▸ **HOW TO COMPLETE THIS TASK**: Nothing but the text should be carried over: reproduce all the data exactly and leave out every image.

▸ **RECORDS FOR THIS TASK**:
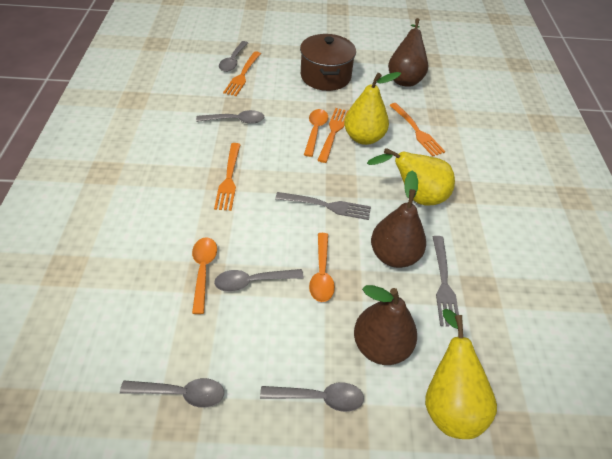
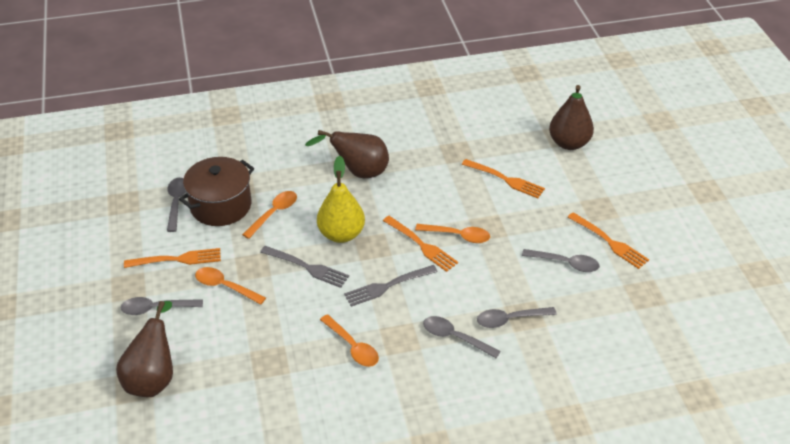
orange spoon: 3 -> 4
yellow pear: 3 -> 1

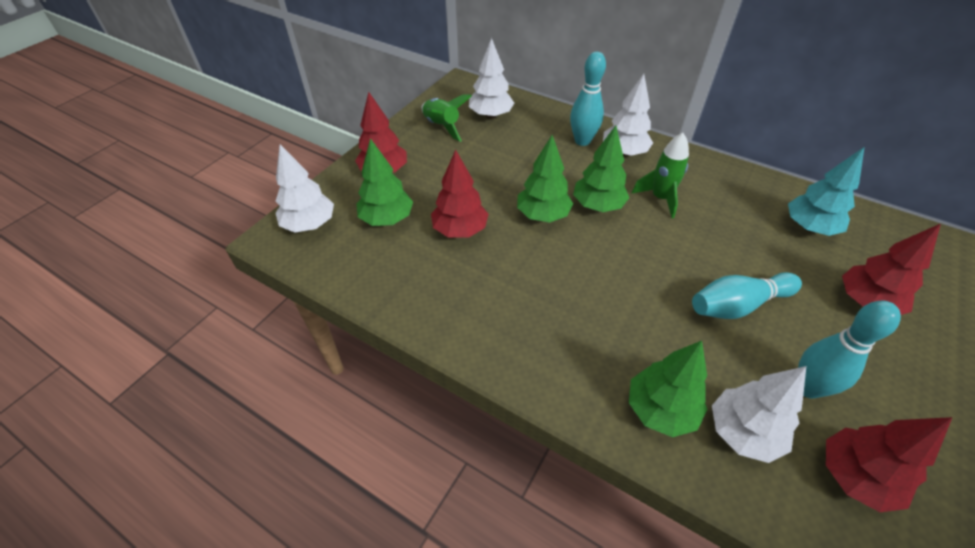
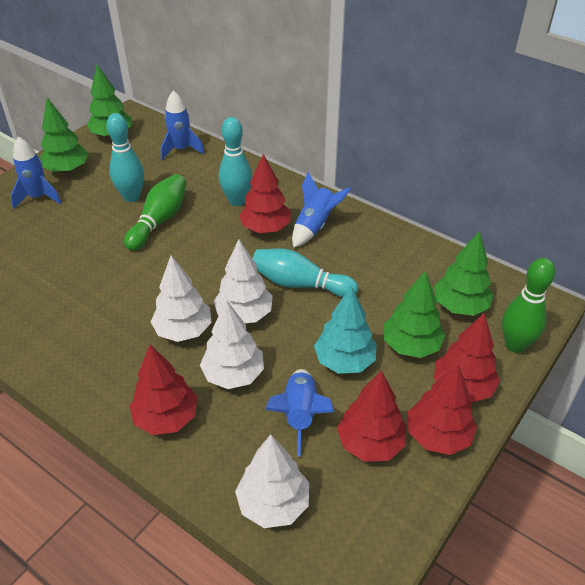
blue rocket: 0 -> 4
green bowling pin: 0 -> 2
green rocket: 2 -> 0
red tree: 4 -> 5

▸ **TASK ANSWER**:
orange spoon: 3 -> 4
yellow pear: 3 -> 1

blue rocket: 0 -> 4
green bowling pin: 0 -> 2
green rocket: 2 -> 0
red tree: 4 -> 5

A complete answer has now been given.